Exercise description →
Make an exact copy of the lines below.

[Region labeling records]
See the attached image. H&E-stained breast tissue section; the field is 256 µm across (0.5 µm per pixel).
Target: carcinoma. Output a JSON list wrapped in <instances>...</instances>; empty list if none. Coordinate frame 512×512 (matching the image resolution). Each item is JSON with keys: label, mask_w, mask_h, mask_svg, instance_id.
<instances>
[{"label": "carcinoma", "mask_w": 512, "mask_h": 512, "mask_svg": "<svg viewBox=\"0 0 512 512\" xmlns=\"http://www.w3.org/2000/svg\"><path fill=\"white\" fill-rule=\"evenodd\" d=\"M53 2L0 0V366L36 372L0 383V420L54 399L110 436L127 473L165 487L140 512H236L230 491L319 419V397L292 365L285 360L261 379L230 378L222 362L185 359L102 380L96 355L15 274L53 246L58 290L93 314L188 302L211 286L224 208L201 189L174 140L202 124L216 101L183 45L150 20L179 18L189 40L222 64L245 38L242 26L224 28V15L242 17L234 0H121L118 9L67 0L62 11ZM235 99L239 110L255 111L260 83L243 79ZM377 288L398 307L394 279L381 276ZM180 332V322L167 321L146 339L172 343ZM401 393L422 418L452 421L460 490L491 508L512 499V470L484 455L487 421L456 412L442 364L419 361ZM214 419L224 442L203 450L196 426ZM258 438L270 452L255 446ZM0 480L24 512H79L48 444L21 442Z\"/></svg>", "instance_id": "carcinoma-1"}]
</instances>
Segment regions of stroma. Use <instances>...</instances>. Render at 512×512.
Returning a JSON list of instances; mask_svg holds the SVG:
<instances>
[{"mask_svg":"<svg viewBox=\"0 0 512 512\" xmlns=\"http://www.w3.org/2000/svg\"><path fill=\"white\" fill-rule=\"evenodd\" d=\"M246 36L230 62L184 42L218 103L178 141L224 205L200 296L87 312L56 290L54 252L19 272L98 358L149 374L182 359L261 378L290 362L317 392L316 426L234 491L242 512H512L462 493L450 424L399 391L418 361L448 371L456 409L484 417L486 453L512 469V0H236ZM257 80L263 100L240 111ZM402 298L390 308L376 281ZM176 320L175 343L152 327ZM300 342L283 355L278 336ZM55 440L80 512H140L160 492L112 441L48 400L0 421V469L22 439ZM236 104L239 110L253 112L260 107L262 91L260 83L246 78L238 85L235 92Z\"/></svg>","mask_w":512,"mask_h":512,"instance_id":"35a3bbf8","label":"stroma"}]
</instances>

Right answer →
See the attached image. H&E-stained breast tissue section; the field is 256 µm across (0.5 µm per pixel).
Target: carcinoma. Output a JSON list wrapped in <instances>...</instances>; empty list if none. Coordinate frame 512×512 (matching the image resolution). Each item is JSON with keys: label, mask_w, mask_h, mask_svg, instance_id.
<instances>
[{"label": "carcinoma", "mask_w": 512, "mask_h": 512, "mask_svg": "<svg viewBox=\"0 0 512 512\" xmlns=\"http://www.w3.org/2000/svg\"><path fill=\"white\" fill-rule=\"evenodd\" d=\"M53 2L0 0V366L36 372L0 383V420L54 399L110 436L127 473L165 487L140 512H236L230 491L319 419V397L292 365L285 360L261 379L230 378L222 362L185 359L102 380L96 355L15 274L53 246L58 290L93 314L188 302L211 286L224 208L201 189L174 140L202 124L216 101L183 45L150 20L179 18L189 40L222 64L245 38L242 26L224 28V15L242 17L234 0H121L118 9L67 0L62 11ZM235 99L239 110L255 111L260 83L243 79ZM377 288L398 307L394 279L381 276ZM180 332V322L167 321L146 339L172 343ZM401 393L422 418L452 421L460 490L491 508L512 499V470L484 455L487 421L456 412L442 364L419 361ZM214 419L224 442L203 450L196 426ZM258 438L270 452L255 446ZM0 480L24 512H79L48 444L21 442Z\"/></svg>", "instance_id": "carcinoma-1"}]
</instances>
Segment regions of stroma. Use <instances>...</instances>. Render at 512×512.
Returning a JSON list of instances; mask_svg holds the SVG:
<instances>
[{"mask_svg":"<svg viewBox=\"0 0 512 512\" xmlns=\"http://www.w3.org/2000/svg\"><path fill=\"white\" fill-rule=\"evenodd\" d=\"M246 36L230 62L184 42L218 103L178 141L224 205L200 296L87 312L56 290L54 252L19 272L98 358L149 374L182 359L261 378L290 362L317 392L316 426L234 491L242 512H512L462 493L450 424L399 391L418 361L448 371L456 409L484 417L486 453L512 469V0H236ZM257 80L263 100L240 111ZM402 298L390 308L376 281ZM176 320L175 343L152 327ZM300 342L283 355L278 336ZM55 440L80 512H140L160 492L112 441L48 400L0 421V469L22 439ZM236 104L239 110L253 112L260 107L262 91L260 83L246 78L238 85L235 92Z\"/></svg>","mask_w":512,"mask_h":512,"instance_id":"35a3bbf8","label":"stroma"}]
</instances>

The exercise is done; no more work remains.